--- Activity ---
Go over the entries and report the lines where the word "layer" occurs.

== Segment start ==

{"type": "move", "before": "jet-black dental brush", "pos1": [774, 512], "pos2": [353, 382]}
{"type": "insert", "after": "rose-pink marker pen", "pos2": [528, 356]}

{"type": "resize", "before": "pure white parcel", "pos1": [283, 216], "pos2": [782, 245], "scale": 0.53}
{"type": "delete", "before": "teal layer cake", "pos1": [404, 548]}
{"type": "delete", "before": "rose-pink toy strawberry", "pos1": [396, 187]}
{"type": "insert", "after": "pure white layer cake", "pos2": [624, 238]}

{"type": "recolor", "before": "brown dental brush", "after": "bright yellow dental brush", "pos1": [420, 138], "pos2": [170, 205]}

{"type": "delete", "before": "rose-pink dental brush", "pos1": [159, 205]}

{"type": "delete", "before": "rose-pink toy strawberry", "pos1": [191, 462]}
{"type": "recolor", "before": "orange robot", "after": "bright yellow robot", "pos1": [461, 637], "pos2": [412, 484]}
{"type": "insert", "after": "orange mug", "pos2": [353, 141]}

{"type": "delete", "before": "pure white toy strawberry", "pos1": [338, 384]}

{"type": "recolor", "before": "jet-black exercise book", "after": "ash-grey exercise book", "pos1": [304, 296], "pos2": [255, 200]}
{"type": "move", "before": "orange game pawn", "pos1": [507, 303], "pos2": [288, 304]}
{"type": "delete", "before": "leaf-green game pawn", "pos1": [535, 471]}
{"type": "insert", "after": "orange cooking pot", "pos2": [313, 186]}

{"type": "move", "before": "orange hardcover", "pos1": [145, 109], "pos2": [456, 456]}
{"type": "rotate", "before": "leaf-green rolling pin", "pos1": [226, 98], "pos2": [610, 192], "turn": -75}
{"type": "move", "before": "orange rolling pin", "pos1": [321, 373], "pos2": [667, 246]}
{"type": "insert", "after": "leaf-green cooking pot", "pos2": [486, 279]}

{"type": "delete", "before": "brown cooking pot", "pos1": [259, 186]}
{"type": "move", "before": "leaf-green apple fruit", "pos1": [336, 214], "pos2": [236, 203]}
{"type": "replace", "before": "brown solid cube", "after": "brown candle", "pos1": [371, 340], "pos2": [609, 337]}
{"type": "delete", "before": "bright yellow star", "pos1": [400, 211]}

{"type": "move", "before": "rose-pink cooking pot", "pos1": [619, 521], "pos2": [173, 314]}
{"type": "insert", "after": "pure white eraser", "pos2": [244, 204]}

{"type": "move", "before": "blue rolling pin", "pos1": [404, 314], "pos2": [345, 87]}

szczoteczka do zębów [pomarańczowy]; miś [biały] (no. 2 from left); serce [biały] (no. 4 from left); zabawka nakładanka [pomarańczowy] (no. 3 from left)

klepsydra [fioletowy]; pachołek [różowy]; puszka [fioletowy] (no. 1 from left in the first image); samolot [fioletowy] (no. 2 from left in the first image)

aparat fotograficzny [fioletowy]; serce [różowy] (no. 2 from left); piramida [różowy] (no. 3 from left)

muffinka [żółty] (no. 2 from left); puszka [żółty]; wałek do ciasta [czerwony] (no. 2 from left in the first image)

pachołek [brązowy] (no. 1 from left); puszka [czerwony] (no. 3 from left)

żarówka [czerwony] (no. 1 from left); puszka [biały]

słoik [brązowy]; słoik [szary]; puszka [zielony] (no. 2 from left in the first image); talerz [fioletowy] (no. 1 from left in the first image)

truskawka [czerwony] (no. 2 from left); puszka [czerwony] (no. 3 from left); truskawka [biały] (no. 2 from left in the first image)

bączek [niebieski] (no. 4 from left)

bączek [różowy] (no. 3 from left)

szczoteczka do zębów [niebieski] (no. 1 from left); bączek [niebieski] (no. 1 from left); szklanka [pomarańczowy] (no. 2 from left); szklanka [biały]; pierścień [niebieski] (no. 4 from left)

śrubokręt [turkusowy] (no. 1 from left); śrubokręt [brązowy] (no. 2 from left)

== Segment end ==

--- Your solution ---
{"type": "delete", "before": "teal layer cake", "pos1": [404, 548]}
{"type": "insert", "after": "pure white layer cake", "pos2": [624, 238]}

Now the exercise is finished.